Pull out every line in the items below that contains the string "breathe". Case counts.

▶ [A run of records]
%%

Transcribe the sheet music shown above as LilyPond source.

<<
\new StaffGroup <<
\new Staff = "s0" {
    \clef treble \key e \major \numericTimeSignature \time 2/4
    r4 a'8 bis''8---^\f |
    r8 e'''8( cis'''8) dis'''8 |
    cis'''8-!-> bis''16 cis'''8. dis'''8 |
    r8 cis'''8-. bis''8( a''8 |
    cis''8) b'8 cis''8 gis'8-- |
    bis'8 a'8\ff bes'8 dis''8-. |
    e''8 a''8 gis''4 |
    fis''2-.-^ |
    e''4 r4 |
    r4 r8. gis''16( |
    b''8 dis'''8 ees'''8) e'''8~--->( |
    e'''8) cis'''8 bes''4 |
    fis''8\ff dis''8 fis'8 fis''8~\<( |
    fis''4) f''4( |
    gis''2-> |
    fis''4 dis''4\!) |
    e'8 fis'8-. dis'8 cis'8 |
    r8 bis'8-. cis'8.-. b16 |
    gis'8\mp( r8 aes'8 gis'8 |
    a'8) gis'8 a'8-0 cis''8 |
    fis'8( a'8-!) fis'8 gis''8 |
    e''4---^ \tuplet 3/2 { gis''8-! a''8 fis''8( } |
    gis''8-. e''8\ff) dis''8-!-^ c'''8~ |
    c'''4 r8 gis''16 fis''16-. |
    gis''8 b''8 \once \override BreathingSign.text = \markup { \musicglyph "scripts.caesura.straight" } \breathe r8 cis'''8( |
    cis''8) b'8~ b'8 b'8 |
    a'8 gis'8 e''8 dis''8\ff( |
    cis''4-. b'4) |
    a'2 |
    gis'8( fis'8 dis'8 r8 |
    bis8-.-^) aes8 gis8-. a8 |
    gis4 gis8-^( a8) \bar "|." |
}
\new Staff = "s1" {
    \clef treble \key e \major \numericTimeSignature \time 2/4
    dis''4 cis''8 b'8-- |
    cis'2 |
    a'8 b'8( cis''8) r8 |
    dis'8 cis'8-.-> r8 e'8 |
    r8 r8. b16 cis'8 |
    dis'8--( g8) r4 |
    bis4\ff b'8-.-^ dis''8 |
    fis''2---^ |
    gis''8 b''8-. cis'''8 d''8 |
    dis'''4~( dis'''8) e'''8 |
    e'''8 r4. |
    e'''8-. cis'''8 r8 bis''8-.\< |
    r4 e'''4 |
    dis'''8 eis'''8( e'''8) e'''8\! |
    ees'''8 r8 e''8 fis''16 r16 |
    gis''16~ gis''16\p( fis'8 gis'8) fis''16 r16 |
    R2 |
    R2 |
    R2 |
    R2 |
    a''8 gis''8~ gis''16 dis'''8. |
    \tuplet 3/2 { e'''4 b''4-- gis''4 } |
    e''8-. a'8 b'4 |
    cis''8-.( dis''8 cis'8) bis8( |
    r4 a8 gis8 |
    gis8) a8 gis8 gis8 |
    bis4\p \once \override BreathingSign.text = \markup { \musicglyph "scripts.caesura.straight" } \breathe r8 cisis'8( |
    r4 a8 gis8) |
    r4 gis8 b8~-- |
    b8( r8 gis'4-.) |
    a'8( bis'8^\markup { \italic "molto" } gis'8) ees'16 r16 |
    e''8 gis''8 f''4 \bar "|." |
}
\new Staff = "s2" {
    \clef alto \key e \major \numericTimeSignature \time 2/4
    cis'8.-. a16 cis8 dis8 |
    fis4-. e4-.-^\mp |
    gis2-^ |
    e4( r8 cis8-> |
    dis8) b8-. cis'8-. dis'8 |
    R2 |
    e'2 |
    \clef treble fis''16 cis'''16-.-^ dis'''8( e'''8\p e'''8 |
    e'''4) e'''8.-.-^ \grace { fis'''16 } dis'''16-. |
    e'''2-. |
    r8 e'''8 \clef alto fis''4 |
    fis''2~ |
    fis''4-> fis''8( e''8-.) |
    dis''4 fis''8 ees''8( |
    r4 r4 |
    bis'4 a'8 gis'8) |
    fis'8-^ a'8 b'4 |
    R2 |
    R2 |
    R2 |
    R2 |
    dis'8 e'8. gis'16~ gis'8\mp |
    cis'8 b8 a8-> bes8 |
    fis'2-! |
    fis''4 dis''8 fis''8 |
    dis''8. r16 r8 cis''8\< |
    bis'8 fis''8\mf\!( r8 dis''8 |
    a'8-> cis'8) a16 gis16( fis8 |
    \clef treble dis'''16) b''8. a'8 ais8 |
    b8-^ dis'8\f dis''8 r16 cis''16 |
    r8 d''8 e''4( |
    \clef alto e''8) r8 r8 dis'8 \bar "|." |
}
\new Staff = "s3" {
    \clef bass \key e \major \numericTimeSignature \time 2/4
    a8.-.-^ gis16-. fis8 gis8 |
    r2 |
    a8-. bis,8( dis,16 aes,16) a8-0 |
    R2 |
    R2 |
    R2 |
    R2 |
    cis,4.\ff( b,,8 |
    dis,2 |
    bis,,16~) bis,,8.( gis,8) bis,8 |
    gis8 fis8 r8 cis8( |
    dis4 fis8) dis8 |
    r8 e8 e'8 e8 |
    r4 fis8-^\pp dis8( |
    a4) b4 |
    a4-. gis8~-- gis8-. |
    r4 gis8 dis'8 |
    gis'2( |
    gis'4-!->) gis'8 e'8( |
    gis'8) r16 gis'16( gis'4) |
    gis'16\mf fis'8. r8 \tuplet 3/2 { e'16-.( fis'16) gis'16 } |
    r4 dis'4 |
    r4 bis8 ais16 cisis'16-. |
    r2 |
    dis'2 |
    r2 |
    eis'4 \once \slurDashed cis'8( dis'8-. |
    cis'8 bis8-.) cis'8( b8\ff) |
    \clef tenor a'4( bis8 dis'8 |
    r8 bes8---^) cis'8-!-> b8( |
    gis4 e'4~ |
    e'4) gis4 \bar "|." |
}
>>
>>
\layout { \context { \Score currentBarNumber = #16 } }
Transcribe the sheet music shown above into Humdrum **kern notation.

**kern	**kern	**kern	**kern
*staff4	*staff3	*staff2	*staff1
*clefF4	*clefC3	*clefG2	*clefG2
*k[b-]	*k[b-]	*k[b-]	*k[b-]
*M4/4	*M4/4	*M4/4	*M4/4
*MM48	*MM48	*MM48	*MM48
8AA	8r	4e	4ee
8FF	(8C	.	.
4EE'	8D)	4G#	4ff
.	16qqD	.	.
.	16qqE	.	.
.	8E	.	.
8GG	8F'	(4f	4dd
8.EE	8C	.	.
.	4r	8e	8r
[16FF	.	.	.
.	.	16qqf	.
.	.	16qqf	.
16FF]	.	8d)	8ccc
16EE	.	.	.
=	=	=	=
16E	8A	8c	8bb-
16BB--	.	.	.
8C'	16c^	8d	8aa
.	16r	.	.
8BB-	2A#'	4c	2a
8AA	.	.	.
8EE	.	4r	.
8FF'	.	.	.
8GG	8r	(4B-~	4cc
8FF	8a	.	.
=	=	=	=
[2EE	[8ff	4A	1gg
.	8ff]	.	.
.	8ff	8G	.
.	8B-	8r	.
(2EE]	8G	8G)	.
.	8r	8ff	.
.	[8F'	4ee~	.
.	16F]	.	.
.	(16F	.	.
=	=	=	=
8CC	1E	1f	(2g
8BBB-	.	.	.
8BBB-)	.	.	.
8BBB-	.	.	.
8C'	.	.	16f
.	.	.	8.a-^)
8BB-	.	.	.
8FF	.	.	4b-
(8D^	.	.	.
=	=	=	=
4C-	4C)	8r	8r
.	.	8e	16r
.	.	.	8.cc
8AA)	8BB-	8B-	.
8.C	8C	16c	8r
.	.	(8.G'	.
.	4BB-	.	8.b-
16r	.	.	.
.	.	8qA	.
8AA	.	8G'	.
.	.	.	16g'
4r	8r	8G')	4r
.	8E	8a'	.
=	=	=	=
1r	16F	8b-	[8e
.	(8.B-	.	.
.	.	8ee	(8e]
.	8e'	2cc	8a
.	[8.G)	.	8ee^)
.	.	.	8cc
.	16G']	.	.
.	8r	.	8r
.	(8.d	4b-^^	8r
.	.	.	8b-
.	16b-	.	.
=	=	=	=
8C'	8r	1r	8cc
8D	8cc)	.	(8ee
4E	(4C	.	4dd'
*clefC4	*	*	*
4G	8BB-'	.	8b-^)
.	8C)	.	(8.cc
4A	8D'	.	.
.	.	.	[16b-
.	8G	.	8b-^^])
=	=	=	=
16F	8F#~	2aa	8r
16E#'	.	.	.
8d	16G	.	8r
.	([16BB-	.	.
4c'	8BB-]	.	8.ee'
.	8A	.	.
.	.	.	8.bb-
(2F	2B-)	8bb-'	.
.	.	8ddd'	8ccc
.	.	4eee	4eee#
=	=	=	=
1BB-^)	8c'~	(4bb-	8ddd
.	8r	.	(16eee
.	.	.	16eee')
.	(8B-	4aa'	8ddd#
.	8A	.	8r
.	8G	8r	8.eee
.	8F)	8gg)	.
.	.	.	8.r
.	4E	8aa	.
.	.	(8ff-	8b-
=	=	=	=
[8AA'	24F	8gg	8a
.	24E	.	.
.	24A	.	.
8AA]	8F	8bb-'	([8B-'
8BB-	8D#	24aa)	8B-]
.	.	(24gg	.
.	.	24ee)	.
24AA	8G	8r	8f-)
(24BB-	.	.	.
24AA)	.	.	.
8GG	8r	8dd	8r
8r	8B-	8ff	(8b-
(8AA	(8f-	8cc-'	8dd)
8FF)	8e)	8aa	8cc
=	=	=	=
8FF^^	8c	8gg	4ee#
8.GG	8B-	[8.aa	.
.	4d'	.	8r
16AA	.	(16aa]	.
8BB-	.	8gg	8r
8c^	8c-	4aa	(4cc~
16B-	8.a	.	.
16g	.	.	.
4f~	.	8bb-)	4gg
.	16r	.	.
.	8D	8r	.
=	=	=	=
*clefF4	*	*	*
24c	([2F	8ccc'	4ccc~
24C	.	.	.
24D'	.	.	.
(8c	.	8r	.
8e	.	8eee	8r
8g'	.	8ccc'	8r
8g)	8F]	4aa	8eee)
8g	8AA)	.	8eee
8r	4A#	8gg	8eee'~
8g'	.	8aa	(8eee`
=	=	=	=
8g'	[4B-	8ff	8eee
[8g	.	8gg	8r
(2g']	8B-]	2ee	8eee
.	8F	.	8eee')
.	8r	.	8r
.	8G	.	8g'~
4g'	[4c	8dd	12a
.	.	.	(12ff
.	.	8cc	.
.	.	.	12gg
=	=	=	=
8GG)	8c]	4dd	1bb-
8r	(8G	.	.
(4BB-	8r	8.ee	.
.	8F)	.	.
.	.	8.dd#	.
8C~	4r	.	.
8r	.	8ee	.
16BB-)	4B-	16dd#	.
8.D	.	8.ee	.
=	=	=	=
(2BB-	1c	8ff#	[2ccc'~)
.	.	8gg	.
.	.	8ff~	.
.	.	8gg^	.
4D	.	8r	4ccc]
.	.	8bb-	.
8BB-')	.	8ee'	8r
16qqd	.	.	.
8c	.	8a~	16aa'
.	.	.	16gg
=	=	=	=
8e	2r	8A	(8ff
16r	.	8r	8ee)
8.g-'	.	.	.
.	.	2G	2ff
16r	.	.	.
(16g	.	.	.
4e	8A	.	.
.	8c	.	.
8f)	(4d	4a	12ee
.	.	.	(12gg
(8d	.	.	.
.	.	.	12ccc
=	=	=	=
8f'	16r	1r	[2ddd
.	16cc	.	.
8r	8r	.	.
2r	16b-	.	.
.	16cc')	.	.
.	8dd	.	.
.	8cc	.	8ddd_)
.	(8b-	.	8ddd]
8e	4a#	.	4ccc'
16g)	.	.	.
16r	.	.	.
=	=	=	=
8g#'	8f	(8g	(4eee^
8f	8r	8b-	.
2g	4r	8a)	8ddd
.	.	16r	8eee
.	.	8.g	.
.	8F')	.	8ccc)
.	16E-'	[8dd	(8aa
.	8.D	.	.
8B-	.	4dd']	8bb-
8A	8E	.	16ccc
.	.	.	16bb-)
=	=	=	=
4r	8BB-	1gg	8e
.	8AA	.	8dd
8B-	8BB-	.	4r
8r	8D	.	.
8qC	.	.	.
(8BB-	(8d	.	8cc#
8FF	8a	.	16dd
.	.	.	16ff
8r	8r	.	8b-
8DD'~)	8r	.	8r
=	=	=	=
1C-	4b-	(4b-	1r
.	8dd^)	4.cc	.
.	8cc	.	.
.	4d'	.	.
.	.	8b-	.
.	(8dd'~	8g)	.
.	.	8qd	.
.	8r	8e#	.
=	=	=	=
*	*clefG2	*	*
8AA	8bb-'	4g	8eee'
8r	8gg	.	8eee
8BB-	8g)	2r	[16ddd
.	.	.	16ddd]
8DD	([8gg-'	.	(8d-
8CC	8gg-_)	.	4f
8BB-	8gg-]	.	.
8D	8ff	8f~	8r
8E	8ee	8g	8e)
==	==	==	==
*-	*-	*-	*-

%%

▶ [WRITTEN RESPONSE]
    gis''8 b''8 \once \override BreathingSign.text = \markup { \musicglyph "scripts.caesura.straight" } \breathe r8 cis'''8( |
    bis4\p \once \override BreathingSign.text = \markup { \musicglyph "scripts.caesura.straight" } \breathe r8 cisis'8( |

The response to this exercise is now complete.